What the task requires: Count the lines in the items below that contain the string "source". Reply with the number only.

Given records:
···

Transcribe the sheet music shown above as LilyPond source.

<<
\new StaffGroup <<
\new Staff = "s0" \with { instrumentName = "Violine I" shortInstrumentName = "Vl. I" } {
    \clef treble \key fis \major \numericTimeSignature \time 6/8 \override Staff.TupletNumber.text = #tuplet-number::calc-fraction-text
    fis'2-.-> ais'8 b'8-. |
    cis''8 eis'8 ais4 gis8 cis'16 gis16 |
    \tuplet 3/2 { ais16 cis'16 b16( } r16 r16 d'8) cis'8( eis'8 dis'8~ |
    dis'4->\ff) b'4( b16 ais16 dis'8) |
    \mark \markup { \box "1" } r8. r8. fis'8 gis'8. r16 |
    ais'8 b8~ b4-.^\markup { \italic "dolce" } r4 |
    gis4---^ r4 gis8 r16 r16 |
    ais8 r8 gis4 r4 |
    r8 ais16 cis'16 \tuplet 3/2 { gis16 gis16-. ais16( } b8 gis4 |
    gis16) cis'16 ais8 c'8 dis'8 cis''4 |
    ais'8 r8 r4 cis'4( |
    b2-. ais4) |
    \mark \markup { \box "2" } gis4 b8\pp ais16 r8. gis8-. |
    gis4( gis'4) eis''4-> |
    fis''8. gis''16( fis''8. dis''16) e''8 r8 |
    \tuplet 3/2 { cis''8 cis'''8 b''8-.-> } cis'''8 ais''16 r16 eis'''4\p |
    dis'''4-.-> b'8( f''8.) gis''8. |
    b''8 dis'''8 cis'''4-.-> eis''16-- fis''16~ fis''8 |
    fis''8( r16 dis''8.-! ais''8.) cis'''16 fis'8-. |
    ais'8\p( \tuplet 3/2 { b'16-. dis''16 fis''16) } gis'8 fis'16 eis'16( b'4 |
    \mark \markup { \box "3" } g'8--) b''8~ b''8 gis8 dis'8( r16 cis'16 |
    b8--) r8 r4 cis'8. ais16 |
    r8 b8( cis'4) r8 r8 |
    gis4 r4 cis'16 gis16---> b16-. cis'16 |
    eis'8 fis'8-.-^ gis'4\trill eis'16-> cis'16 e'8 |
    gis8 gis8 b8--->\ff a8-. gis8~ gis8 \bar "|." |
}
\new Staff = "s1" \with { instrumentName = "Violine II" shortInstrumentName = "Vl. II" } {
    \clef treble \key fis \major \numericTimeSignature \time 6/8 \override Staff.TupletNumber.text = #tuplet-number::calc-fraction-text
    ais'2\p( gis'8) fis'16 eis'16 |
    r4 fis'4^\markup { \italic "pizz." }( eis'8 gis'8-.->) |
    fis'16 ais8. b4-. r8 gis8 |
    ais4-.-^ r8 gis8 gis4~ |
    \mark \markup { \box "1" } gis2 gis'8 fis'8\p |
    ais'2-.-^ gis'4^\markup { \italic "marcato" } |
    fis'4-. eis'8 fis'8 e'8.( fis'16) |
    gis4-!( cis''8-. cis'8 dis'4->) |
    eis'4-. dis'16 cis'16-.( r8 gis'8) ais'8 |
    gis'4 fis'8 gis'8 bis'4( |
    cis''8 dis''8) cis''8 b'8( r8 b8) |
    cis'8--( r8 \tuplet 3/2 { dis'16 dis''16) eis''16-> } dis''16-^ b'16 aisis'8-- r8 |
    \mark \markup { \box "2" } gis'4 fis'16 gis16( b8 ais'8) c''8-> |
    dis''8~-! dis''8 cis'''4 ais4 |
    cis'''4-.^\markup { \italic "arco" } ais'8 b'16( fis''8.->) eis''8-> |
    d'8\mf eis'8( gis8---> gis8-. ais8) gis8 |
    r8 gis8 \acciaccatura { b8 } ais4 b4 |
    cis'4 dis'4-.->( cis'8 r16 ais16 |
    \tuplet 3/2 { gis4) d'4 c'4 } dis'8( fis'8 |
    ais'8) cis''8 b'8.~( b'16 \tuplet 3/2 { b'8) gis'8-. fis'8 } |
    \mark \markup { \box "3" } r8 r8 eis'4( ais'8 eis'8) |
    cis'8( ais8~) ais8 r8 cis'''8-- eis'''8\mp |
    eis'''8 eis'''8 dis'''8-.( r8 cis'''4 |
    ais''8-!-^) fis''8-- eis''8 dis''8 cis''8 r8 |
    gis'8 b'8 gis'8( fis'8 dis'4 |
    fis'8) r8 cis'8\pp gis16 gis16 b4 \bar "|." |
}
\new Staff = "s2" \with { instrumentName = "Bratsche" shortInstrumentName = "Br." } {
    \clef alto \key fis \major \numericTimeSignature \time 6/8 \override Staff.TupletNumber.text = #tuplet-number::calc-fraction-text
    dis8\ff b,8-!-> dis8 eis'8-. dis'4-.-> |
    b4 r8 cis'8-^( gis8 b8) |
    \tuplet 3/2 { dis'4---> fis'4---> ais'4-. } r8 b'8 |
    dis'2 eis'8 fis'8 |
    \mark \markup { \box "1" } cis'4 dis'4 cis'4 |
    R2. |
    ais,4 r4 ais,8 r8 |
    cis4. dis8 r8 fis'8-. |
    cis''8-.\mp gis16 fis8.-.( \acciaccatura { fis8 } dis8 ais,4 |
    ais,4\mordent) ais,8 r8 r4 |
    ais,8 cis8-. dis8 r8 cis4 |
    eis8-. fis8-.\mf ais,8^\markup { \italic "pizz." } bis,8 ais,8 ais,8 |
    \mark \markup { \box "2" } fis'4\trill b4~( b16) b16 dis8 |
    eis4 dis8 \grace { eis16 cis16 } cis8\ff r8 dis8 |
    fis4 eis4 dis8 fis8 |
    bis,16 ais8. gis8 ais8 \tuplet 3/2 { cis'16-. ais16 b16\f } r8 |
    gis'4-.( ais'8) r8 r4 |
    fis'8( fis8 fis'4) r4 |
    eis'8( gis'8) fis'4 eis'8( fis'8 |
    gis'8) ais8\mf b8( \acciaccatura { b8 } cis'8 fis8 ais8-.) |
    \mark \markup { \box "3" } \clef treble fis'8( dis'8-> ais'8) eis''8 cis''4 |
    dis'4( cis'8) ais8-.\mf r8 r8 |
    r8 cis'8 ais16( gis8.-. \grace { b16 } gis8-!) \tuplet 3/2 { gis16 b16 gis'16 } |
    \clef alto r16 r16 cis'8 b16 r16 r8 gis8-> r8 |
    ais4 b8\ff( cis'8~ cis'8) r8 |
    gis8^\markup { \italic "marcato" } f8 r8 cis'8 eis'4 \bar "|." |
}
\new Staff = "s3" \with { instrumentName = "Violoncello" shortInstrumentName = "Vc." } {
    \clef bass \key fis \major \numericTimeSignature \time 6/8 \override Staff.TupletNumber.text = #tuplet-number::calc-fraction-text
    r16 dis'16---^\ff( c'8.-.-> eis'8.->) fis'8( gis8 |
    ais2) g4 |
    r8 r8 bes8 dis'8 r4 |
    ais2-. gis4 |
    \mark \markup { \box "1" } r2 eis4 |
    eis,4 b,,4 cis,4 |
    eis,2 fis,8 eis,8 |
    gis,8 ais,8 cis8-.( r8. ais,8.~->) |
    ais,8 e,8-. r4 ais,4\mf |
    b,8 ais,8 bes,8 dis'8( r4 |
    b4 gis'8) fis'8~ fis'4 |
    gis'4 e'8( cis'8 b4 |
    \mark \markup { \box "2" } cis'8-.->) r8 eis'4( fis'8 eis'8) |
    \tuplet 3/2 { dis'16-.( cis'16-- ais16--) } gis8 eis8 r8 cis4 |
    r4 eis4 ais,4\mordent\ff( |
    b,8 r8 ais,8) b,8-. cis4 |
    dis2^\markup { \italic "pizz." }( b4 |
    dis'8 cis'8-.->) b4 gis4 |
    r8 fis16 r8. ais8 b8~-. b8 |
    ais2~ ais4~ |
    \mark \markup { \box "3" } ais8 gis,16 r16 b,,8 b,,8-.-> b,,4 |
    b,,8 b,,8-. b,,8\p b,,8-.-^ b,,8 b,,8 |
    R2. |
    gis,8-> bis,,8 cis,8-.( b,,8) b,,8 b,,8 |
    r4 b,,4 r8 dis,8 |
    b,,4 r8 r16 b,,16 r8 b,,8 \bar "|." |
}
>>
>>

···

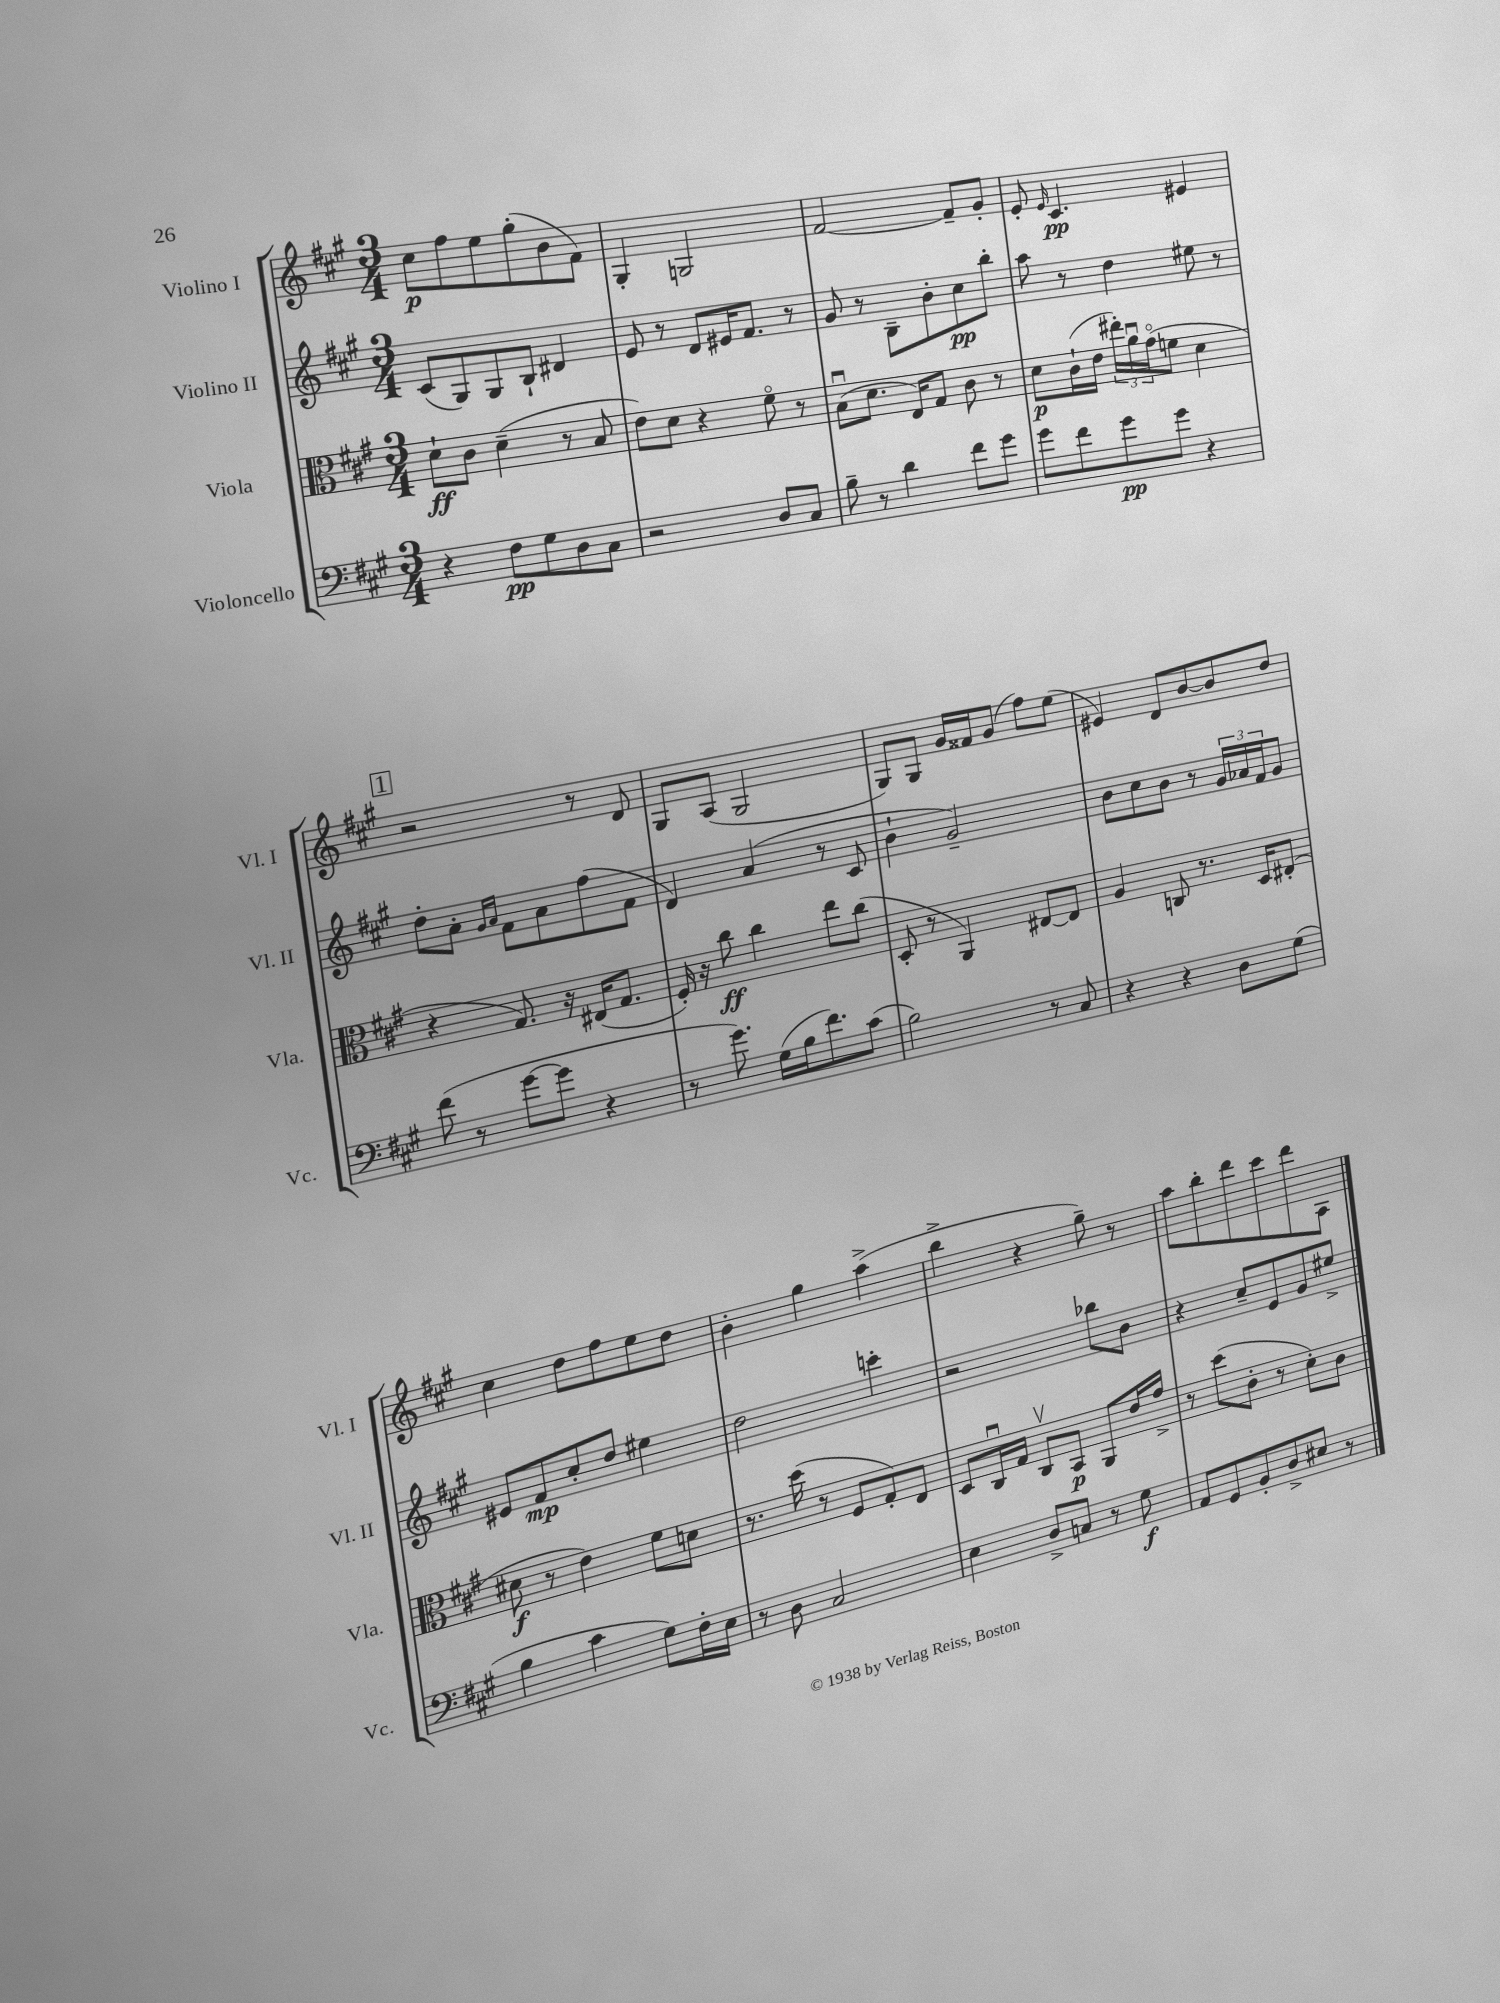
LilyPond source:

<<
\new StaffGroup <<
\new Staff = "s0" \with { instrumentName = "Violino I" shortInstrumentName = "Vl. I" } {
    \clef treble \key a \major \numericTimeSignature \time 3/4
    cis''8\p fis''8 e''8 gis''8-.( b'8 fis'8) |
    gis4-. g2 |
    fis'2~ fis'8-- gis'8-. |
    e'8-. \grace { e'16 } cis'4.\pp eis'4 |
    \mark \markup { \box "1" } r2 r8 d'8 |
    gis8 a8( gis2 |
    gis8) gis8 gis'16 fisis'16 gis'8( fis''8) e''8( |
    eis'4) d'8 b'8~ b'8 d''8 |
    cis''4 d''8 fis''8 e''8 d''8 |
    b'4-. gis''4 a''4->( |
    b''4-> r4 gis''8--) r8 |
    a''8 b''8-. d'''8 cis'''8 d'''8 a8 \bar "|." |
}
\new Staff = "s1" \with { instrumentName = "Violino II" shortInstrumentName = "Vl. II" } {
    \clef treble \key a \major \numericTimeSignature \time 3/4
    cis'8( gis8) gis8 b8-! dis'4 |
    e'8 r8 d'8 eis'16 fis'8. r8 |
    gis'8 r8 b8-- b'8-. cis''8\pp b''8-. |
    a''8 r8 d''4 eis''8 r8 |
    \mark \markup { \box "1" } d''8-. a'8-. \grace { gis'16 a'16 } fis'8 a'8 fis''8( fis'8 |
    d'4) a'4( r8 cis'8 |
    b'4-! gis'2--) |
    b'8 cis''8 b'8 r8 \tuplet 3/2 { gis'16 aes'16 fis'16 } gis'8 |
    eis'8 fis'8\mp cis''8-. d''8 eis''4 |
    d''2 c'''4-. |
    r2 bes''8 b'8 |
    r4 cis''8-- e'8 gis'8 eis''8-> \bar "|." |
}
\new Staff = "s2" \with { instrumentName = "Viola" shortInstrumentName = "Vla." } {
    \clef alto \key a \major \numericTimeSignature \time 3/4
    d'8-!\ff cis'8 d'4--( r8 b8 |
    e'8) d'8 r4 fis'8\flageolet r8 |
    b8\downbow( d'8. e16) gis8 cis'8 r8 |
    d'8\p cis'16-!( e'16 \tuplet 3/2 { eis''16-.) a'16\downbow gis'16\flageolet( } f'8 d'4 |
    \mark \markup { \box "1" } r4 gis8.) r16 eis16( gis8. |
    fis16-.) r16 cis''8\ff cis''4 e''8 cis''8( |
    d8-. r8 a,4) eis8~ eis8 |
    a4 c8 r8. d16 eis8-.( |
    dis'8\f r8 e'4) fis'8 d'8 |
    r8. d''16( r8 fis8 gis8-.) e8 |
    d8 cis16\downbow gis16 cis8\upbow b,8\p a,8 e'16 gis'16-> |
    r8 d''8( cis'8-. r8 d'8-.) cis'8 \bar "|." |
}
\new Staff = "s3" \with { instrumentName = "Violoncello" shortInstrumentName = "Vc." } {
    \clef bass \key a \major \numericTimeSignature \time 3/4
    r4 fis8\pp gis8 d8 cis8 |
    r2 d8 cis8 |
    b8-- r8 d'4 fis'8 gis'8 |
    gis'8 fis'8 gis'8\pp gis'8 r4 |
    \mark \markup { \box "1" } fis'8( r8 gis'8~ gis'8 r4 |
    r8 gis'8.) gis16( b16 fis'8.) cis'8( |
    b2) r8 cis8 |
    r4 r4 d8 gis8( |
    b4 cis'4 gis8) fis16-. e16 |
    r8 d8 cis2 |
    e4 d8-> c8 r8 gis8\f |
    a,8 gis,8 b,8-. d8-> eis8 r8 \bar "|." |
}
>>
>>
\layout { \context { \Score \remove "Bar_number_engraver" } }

···

Correct answer: 2